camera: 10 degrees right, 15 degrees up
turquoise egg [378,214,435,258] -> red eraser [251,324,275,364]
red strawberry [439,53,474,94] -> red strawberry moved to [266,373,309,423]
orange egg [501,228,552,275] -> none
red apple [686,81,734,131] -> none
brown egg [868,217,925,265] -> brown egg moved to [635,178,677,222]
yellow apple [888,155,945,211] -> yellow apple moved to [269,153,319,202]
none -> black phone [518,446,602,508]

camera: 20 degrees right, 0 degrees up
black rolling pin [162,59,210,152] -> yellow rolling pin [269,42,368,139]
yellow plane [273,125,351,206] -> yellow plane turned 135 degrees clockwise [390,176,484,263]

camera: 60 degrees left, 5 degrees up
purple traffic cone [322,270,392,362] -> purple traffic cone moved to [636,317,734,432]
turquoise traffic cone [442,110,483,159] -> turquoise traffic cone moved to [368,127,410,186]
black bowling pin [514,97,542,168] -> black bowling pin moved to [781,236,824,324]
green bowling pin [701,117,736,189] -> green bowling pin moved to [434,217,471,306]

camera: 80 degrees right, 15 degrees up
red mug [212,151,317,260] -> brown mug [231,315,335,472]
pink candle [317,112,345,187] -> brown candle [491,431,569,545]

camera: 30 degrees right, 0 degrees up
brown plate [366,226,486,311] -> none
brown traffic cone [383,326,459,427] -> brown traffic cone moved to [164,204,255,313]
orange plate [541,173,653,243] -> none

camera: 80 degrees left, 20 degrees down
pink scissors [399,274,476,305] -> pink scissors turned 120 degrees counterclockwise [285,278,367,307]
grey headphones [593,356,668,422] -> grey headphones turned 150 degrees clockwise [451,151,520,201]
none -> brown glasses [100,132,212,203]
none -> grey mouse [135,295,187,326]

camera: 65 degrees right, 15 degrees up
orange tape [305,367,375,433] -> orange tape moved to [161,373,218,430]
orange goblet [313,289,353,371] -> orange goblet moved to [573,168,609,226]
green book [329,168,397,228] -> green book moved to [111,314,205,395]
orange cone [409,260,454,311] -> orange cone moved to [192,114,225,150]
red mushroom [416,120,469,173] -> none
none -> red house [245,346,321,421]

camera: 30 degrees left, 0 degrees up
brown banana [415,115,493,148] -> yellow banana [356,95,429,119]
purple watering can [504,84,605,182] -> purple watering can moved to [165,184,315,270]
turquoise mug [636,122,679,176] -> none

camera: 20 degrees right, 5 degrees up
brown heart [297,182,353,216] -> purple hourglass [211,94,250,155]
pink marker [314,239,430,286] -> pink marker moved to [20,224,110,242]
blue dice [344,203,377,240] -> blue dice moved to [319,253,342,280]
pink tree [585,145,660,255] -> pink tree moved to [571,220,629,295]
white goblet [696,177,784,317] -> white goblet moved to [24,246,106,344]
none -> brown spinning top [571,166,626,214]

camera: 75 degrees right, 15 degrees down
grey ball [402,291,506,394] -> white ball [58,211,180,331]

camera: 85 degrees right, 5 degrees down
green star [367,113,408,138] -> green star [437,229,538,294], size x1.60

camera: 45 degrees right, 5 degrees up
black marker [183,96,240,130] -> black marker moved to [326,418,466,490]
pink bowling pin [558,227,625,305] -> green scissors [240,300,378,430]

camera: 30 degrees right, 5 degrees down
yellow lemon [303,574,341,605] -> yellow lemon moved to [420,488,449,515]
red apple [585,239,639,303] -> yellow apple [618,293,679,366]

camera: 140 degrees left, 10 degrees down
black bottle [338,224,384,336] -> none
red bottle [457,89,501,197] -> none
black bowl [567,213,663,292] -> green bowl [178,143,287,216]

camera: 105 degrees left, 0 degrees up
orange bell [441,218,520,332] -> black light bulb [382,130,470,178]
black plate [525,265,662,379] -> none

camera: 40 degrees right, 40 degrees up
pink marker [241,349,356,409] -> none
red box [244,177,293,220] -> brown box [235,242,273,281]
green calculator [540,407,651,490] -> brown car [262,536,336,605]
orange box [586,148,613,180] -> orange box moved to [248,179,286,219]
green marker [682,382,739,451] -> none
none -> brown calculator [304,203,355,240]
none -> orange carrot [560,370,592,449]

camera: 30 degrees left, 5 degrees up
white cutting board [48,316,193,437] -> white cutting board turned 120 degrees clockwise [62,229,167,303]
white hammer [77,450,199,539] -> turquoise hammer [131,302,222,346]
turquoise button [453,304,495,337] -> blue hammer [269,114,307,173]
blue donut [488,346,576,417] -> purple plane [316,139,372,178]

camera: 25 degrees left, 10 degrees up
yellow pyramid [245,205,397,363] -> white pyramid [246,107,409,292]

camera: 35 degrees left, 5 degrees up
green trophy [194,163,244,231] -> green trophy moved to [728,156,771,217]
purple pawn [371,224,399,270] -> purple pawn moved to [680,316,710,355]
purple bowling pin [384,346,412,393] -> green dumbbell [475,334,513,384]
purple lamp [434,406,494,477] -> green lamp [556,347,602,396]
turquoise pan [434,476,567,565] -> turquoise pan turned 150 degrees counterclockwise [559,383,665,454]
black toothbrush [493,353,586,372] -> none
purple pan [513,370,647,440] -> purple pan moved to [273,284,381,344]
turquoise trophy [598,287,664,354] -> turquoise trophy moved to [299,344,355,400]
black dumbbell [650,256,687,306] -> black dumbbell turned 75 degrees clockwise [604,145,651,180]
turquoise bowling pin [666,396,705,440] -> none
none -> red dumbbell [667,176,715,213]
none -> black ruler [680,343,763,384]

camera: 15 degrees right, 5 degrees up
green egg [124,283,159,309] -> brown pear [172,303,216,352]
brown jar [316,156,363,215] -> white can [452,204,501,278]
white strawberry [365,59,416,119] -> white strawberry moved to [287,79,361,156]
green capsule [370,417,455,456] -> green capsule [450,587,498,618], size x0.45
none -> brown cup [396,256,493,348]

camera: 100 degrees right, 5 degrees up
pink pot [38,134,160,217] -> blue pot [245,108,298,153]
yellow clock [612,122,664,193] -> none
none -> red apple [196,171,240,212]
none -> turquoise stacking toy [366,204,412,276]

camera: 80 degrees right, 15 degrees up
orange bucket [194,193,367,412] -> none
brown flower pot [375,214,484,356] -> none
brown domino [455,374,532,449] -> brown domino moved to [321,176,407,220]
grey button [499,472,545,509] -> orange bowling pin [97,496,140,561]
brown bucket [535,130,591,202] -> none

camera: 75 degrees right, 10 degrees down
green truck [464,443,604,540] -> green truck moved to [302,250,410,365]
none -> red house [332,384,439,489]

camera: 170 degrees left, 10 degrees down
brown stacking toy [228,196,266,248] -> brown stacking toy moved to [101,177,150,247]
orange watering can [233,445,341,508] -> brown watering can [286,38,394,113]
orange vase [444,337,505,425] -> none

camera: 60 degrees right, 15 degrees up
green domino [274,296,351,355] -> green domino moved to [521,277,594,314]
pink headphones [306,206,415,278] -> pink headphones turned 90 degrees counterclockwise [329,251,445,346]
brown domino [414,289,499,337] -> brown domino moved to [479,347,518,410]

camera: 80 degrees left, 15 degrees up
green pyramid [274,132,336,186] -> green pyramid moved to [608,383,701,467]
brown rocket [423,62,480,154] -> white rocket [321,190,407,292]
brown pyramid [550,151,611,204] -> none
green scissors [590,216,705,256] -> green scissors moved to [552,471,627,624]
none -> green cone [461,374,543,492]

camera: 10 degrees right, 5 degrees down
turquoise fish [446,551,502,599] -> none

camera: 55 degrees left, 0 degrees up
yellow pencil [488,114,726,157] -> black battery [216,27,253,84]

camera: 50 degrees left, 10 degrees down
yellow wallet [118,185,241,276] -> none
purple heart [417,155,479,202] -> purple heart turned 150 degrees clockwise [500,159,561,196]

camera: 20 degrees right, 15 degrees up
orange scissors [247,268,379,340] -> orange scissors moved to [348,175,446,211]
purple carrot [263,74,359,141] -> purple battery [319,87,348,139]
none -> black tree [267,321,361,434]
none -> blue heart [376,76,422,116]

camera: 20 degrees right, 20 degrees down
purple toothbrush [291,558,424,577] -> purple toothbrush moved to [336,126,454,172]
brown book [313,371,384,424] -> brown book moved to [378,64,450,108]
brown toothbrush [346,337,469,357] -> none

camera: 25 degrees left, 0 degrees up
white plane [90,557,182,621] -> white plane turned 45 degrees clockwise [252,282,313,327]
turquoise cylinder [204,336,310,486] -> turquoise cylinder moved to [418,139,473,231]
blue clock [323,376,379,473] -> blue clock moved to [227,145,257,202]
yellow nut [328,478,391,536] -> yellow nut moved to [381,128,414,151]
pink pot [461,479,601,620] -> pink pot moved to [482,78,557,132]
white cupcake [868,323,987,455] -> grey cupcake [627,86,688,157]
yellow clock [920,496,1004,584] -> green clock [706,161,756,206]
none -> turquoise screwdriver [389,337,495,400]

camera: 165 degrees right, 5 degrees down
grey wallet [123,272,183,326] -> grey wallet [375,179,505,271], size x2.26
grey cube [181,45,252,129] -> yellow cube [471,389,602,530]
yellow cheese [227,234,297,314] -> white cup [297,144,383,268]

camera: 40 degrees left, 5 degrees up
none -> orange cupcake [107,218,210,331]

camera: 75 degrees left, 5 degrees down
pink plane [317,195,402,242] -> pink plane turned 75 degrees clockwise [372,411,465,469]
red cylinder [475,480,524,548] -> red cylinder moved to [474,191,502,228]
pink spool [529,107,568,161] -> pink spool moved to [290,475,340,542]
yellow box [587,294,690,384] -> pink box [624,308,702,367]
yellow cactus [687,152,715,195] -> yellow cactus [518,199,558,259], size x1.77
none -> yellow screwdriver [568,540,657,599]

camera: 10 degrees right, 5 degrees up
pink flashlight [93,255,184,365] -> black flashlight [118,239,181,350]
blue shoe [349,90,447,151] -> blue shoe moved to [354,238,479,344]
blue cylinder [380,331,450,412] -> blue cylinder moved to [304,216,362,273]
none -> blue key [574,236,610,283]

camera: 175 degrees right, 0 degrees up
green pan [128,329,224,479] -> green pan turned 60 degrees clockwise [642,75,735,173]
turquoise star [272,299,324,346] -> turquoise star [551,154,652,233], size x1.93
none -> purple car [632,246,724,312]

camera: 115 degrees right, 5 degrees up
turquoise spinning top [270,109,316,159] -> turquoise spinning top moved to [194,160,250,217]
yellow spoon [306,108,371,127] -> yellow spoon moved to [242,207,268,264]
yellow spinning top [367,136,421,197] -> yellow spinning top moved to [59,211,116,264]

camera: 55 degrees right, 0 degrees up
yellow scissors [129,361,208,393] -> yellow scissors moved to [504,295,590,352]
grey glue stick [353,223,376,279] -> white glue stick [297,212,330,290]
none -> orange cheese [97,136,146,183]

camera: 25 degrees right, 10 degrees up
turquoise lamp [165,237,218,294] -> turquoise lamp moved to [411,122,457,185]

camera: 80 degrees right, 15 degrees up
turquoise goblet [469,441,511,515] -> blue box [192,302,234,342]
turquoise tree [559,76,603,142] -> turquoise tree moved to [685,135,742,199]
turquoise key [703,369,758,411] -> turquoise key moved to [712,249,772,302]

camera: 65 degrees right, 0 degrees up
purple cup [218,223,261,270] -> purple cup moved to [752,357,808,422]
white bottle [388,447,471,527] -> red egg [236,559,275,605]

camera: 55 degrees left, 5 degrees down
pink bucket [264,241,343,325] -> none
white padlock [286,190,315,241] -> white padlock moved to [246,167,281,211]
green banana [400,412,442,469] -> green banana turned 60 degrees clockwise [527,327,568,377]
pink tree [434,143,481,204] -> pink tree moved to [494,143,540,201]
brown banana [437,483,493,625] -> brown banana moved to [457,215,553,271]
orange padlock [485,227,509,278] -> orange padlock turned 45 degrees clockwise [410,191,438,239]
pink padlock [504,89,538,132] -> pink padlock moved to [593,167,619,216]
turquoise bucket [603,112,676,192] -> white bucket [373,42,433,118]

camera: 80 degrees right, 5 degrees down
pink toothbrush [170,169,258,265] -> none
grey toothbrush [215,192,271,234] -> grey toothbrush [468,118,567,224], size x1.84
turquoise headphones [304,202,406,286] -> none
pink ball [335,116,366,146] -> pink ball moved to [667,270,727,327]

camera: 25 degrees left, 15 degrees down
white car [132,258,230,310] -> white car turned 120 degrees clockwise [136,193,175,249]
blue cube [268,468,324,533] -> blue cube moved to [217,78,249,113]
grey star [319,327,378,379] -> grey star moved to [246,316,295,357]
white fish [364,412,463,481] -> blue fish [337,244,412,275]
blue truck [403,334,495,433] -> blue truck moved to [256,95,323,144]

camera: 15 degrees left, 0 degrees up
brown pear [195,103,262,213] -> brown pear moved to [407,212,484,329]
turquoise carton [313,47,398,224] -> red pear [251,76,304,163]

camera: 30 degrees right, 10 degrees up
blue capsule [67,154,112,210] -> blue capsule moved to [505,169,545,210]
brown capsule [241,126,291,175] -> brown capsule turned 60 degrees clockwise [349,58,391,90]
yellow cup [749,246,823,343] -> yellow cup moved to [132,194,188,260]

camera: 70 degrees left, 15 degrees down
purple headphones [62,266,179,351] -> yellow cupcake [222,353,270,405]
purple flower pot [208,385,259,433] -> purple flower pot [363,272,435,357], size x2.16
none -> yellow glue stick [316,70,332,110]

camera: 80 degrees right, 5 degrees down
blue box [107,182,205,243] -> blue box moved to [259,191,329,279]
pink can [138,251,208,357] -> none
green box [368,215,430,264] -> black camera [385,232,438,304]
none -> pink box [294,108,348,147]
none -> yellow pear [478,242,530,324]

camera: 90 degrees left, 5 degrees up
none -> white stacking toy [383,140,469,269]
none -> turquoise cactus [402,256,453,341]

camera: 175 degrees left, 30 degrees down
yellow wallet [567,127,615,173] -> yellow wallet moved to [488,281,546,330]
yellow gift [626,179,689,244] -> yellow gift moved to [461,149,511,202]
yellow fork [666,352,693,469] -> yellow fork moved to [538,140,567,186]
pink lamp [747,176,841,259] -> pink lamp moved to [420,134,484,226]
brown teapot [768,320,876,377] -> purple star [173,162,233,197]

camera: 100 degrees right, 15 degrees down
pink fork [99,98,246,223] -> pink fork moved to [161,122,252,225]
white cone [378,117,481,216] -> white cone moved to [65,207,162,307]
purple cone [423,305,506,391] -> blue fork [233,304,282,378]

::::

Problem details. Beginning at the line above with "camera: 35 degrees left, 5 degrees up" and finishing at the line with "purple bowling pin", return each line exactly and return nothing else.

Exercise solution.
camera: 35 degrees left, 5 degrees up
green trophy [194,163,244,231] -> green trophy moved to [728,156,771,217]
purple pawn [371,224,399,270] -> purple pawn moved to [680,316,710,355]
purple bowling pin [384,346,412,393] -> green dumbbell [475,334,513,384]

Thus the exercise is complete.